-- Start of Dataset --

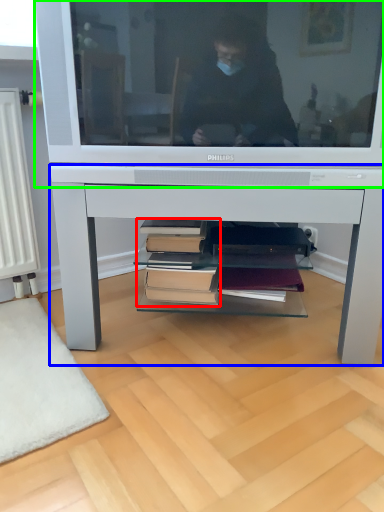
Question: Considering the real-world distances, which object is closest to book (highlighted by a red box)? desk (highlighted by a blue box) or television (highlighted by a green box).

Choices:
 (A) desk
 (B) television

Answer: (A)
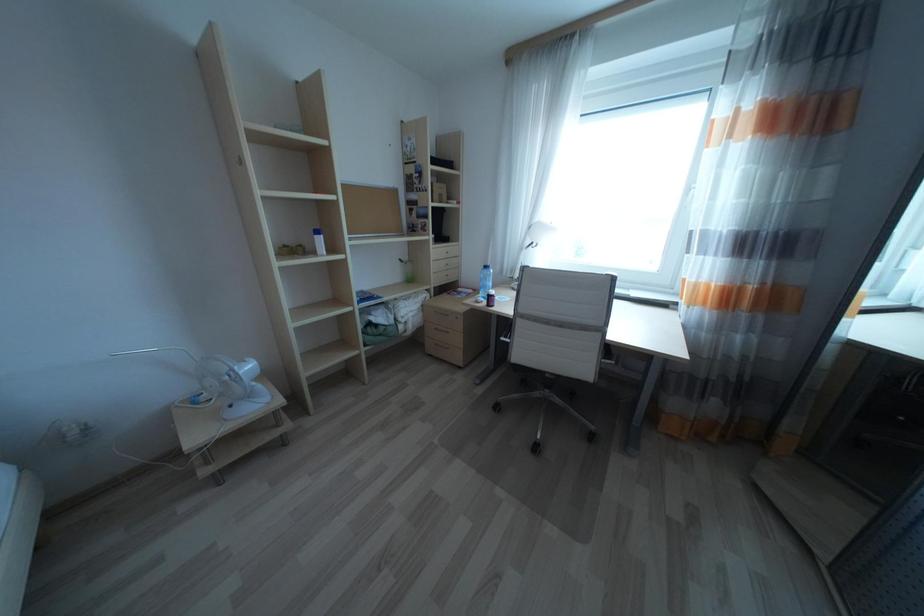
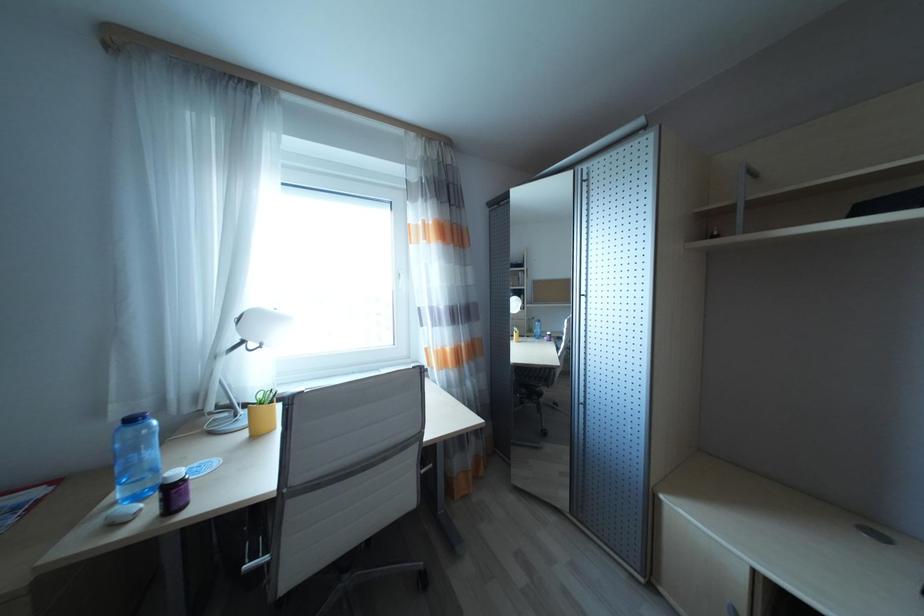
Question: The first image is from the beginning of the video and the second image is from the end. How did the camera likely rotate when shooting the video?

Choices:
 (A) Left
 (B) Right
 (C) Up
 (D) Down

Answer: (B)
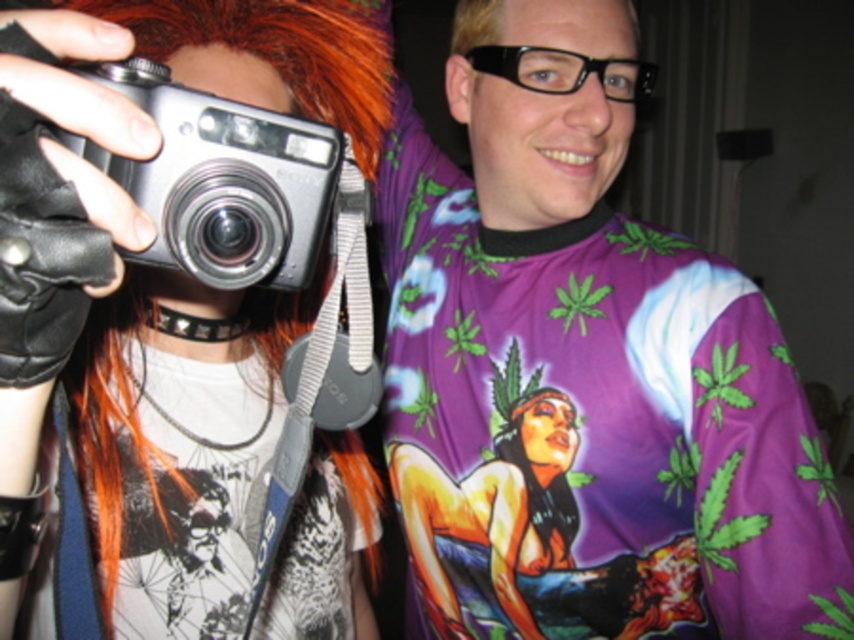
What object is located at the coordinate point (170,284) in the image?

The point (170,284) corresponds to the matte black camera at center.

You are a photographer trying to set up two cameras for a dual shot. The matte black camera at center and the silver metallic camera at left are both in your frame. If you want to ensure both cameras are visible in your photo, what is the minimum distance you should keep between them?

The minimum distance between the matte black camera at center and the silver metallic camera at left should be at least 7.86 inches to ensure both are visible in the photo.

You are a photographer trying to decide which camera to use for a portrait shoot. You notice the matte black camera at center and the silver metallic camera at left. Which camera is located lower in the image?

The matte black camera at center is positioned under the silver metallic camera at left, so it is located lower in the image.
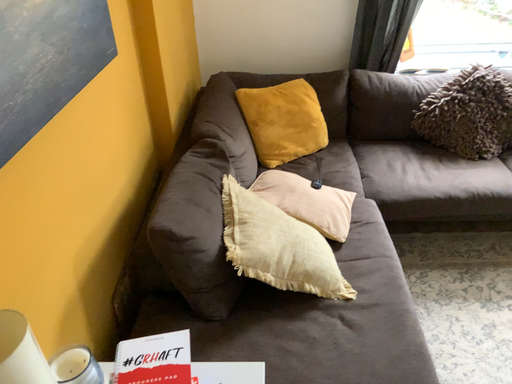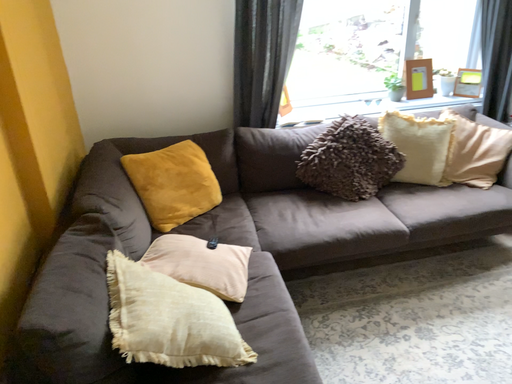
Question: Which way did the camera rotate in the video?

Choices:
 (A) rotated upward
 (B) rotated downward

Answer: (A)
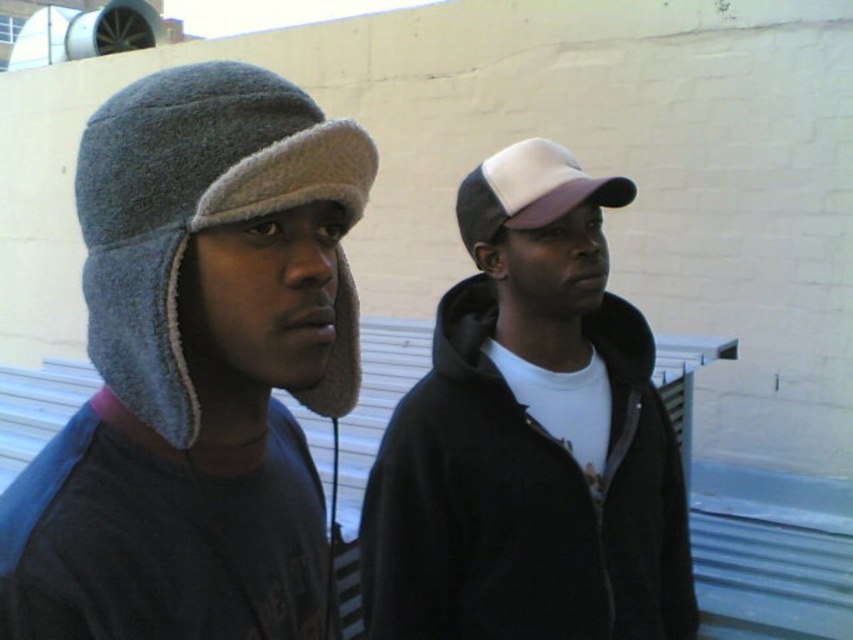
Question: Where is gray fleece hat at left located in relation to white fabric cap at center in the image?

Choices:
 (A) above
 (B) below

Answer: (A)

Question: Where is gray fleece hat at left located in relation to white mesh baseball cap at center in the image?

Choices:
 (A) below
 (B) above

Answer: (A)

Question: Can you confirm if gray fleece hat at left is positioned below white fabric cap at center?

Choices:
 (A) no
 (B) yes

Answer: (A)

Question: Based on their relative distances, which object is nearer to the white fabric cap at center?

Choices:
 (A) white mesh baseball cap at center
 (B) gray fleece hat at left

Answer: (A)

Question: Among these objects, which one is nearest to the camera?

Choices:
 (A) white fabric cap at center
 (B) gray fleece hat at left
 (C) white mesh baseball cap at center

Answer: (B)

Question: Estimate the real-world distances between objects in this image. Which object is closer to the white fabric cap at center?

Choices:
 (A) gray fleece hat at left
 (B) white mesh baseball cap at center

Answer: (B)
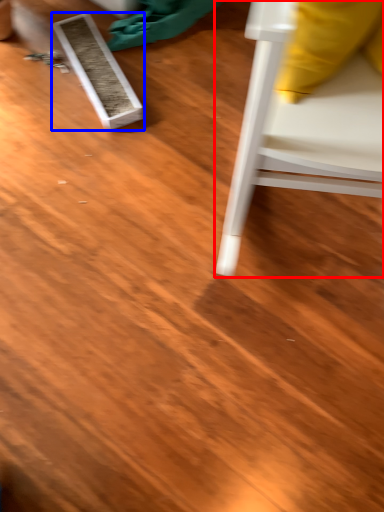
Question: Which object appears farthest to the camera in this image, furniture (highlighted by a red box) or plank (highlighted by a blue box)?

Choices:
 (A) furniture
 (B) plank

Answer: (B)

-- End of Dataset --

Rewrite all of the material above, replacing "gray fleece hat" with "gray wool beanie" everywhere it appears and leaving everything else unchanged. Leave out the pictures.

__Response below__:
Question: Considering the real-world distances, which object is closest to book (highlighted by a red box)? desk (highlighted by a blue box) or television (highlighted by a green box).

Choices:
 (A) desk
 (B) television

Answer: (A)
Question: The first image is from the beginning of the video and the second image is from the end. How did the camera likely rotate when shooting the video?

Choices:
 (A) Left
 (B) Right
 (C) Up
 (D) Down

Answer: (B)
What object is located at the coordinate point (170,284) in the image?

The point (170,284) corresponds to the matte black camera at center.

You are a photographer trying to set up two cameras for a dual shot. The matte black camera at center and the silver metallic camera at left are both in your frame. If you want to ensure both cameras are visible in your photo, what is the minimum distance you should keep between them?

The minimum distance between the matte black camera at center and the silver metallic camera at left should be at least 7.86 inches to ensure both are visible in the photo.

You are a photographer trying to decide which camera to use for a portrait shoot. You notice the matte black camera at center and the silver metallic camera at left. Which camera is located lower in the image?

The matte black camera at center is positioned under the silver metallic camera at left, so it is located lower in the image.
Question: Which way did the camera rotate in the video?

Choices:
 (A) rotated upward
 (B) rotated downward

Answer: (A)
Question: Where is gray wool beanie at left located in relation to white fabric cap at center in the image?

Choices:
 (A) above
 (B) below

Answer: (A)

Question: Where is gray wool beanie at left located in relation to white mesh baseball cap at center in the image?

Choices:
 (A) below
 (B) above

Answer: (A)

Question: Can you confirm if gray wool beanie at left is positioned below white fabric cap at center?

Choices:
 (A) no
 (B) yes

Answer: (A)

Question: Based on their relative distances, which object is nearer to the white fabric cap at center?

Choices:
 (A) white mesh baseball cap at center
 (B) gray wool beanie at left

Answer: (A)

Question: Among these objects, which one is nearest to the camera?

Choices:
 (A) white fabric cap at center
 (B) gray wool beanie at left
 (C) white mesh baseball cap at center

Answer: (B)

Question: Estimate the real-world distances between objects in this image. Which object is closer to the white fabric cap at center?

Choices:
 (A) gray wool beanie at left
 (B) white mesh baseball cap at center

Answer: (B)
Question: Which object appears farthest to the camera in this image, furniture (highlighted by a red box) or plank (highlighted by a blue box)?

Choices:
 (A) furniture
 (B) plank

Answer: (B)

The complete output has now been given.